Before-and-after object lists
* * * *
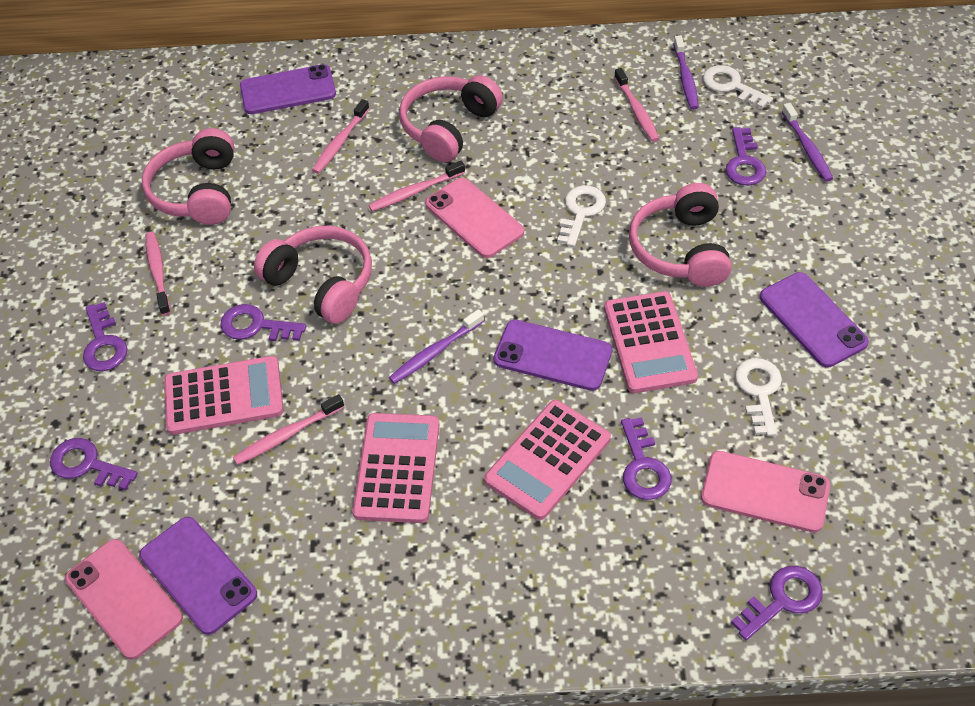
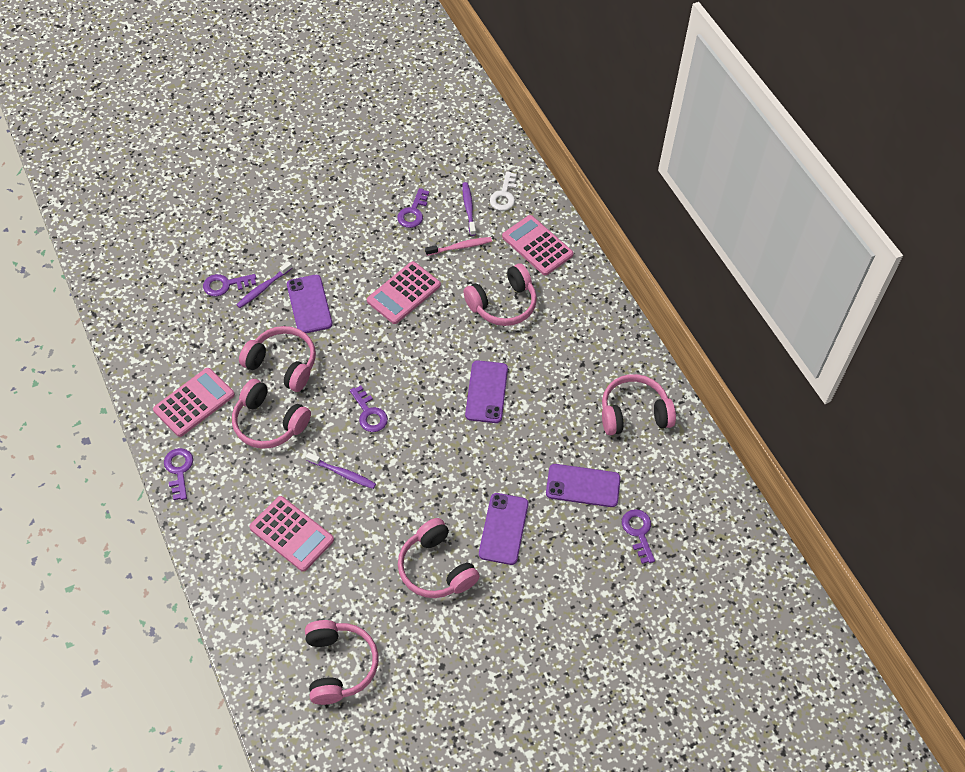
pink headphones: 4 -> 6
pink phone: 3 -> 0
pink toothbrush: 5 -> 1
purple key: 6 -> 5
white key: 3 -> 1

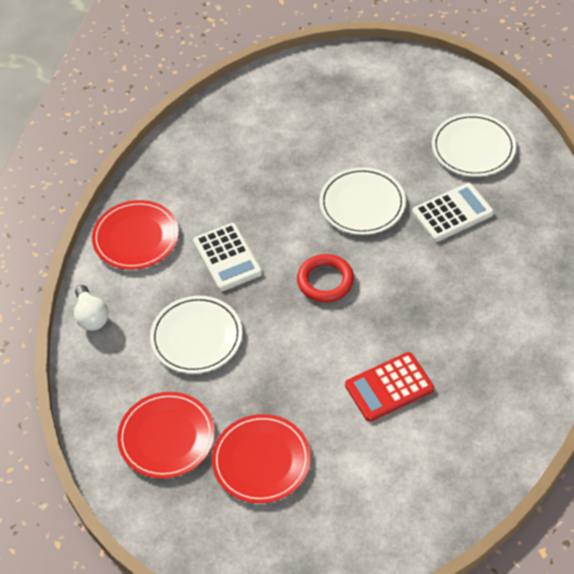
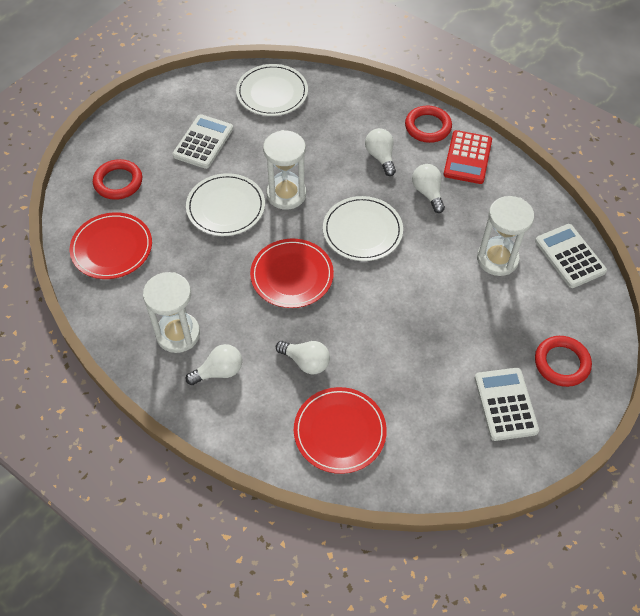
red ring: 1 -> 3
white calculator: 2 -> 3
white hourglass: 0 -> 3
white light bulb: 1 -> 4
* * * *
= Problem requirements =
Give only the number of lines in the data that include the string "pink".

= Answer =
3